-- Records to process follows --
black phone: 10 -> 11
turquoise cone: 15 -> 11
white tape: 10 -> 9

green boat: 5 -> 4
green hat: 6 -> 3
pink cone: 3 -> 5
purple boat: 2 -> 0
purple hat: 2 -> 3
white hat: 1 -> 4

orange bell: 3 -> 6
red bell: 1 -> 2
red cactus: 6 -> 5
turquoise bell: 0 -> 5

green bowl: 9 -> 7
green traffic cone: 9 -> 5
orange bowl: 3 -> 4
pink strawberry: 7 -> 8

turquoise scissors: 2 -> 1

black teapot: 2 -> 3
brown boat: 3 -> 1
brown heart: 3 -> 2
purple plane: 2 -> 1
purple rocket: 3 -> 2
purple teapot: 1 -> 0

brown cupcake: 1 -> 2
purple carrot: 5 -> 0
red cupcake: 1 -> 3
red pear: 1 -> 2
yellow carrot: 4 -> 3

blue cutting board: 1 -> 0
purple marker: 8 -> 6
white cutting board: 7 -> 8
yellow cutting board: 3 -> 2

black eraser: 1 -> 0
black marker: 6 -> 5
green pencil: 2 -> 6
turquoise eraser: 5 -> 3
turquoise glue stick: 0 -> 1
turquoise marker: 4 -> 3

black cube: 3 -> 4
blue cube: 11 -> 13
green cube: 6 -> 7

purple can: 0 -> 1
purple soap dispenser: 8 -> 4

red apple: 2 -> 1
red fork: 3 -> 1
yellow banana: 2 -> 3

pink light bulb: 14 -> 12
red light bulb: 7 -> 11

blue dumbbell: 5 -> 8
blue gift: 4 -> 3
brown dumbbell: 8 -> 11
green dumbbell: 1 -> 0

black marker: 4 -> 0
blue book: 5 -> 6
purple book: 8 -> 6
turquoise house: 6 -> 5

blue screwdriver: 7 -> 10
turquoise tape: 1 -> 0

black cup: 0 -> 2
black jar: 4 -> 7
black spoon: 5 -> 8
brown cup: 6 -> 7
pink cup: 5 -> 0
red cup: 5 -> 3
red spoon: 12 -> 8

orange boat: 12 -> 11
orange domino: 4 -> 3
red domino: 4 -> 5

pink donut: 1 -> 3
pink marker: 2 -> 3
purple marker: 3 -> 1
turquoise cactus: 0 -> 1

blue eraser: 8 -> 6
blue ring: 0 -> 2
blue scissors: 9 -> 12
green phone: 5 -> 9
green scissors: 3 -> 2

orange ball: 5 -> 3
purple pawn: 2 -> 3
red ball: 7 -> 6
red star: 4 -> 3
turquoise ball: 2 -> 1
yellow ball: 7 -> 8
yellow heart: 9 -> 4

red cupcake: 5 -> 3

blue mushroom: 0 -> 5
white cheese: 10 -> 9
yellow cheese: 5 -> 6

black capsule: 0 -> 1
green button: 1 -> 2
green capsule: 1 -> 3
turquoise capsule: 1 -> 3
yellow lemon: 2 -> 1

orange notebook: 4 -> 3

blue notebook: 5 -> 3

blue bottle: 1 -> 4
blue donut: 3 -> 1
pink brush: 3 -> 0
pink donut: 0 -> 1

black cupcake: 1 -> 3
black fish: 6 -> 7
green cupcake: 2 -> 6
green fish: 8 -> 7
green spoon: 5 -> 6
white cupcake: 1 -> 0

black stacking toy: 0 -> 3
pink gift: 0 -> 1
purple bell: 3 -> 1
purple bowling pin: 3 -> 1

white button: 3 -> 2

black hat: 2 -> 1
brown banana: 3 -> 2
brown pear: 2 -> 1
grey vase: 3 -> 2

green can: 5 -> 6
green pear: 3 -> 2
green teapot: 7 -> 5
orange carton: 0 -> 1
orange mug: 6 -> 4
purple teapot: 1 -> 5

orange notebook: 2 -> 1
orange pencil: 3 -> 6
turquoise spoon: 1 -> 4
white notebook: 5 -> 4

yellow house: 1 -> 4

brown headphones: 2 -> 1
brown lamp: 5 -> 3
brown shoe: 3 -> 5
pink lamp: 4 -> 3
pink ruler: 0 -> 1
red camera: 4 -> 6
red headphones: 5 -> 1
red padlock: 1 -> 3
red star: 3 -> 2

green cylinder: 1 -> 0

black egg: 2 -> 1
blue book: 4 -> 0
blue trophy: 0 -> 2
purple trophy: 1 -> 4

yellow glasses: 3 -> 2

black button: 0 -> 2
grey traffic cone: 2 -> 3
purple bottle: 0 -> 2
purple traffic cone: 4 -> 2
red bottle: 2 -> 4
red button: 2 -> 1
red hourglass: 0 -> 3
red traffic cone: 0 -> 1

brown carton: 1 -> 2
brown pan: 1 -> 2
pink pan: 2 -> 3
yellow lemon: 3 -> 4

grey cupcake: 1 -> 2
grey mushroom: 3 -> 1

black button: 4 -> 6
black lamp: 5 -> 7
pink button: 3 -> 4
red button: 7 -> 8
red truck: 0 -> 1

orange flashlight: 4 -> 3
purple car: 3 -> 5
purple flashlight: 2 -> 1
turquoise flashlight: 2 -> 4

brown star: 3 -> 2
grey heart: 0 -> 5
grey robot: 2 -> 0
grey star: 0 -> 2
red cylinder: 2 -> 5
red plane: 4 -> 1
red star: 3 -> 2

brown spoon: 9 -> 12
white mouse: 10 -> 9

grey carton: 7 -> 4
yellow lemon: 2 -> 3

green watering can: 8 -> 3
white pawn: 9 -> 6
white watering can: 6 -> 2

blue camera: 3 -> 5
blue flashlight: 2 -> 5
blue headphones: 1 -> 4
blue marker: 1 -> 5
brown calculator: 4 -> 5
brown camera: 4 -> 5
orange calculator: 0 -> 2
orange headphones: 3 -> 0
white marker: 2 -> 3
-- Records to process concluded --
• Goal of the exercise:
Select all lines in the listing above where the word "calculator" appears, and show them.

• Exercise result:
brown calculator: 4 -> 5
orange calculator: 0 -> 2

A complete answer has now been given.